**The task**
Give back the lines of the entries below exactly as written, from the first line to the line holding "pos2: [342, 436, 393, 476]", both included, with the pictures omitted.

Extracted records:
+ + + + + + +

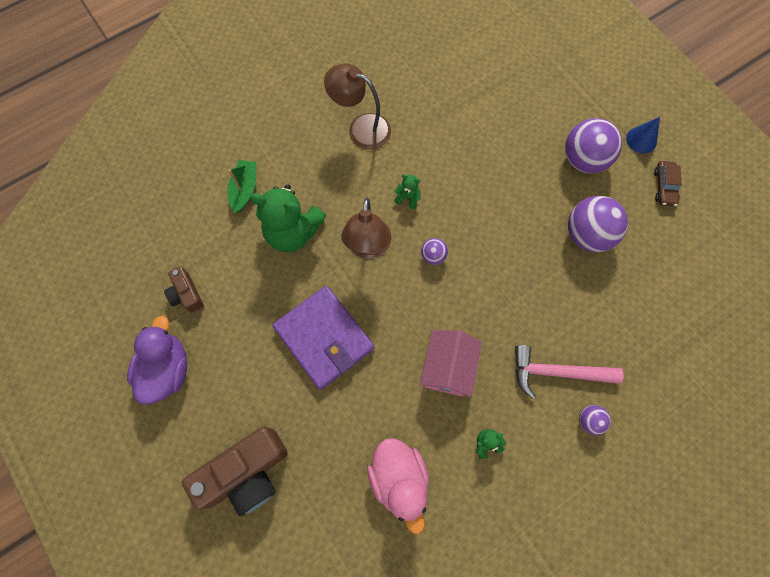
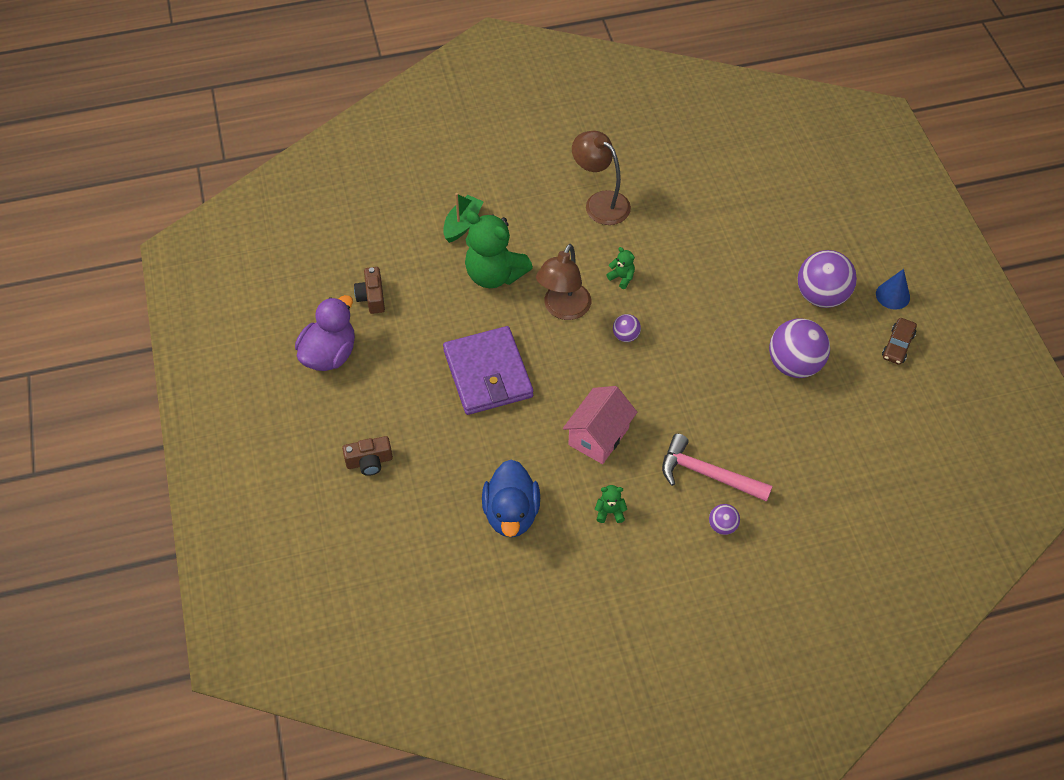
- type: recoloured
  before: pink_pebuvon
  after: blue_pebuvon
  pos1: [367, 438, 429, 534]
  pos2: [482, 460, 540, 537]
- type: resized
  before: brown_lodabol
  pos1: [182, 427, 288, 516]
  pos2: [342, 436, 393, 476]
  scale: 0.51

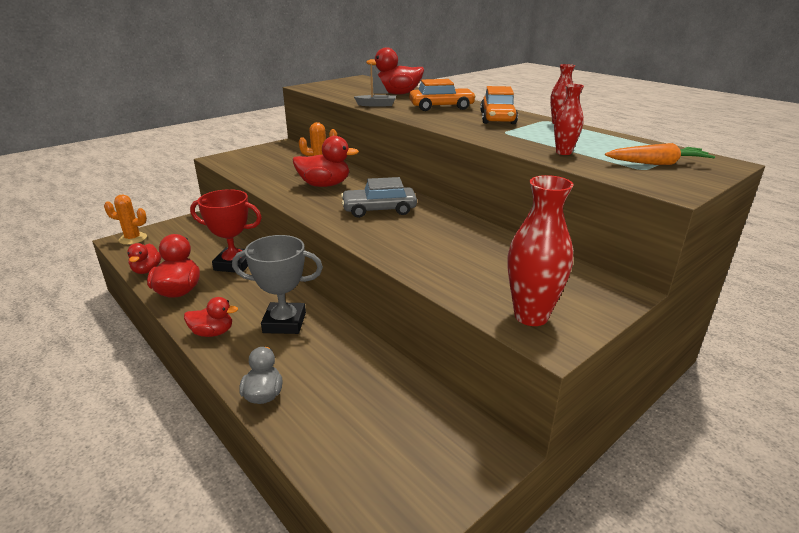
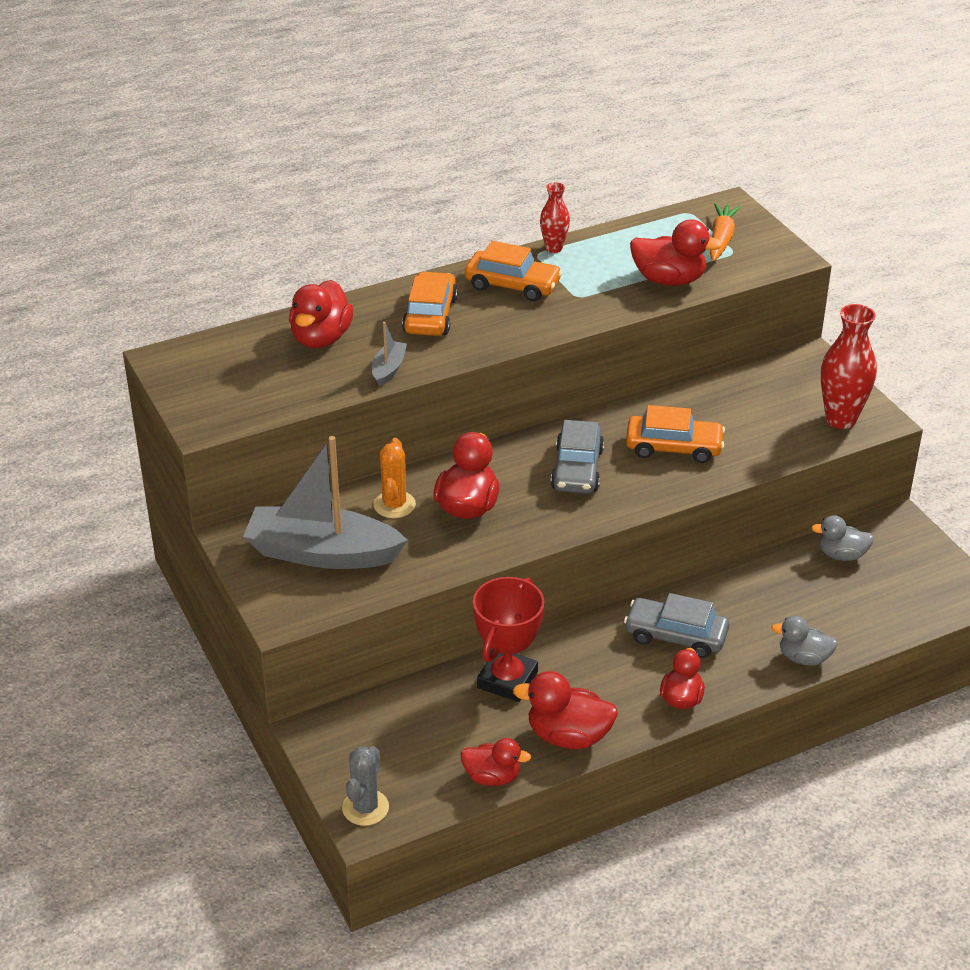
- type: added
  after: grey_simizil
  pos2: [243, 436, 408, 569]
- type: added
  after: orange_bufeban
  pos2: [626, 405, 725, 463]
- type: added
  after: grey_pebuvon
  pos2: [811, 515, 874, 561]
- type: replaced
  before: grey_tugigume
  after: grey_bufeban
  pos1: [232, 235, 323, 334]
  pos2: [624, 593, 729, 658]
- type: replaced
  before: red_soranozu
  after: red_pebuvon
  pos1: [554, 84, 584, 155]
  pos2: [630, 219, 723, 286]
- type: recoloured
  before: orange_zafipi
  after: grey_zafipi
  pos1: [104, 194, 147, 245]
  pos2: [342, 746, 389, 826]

+ + + + + + +

**Problem solution**
- type: recoloured
  before: pink_pebuvon
  after: blue_pebuvon
  pos1: [367, 438, 429, 534]
  pos2: [482, 460, 540, 537]
- type: resized
  before: brown_lodabol
  pos1: [182, 427, 288, 516]
  pos2: [342, 436, 393, 476]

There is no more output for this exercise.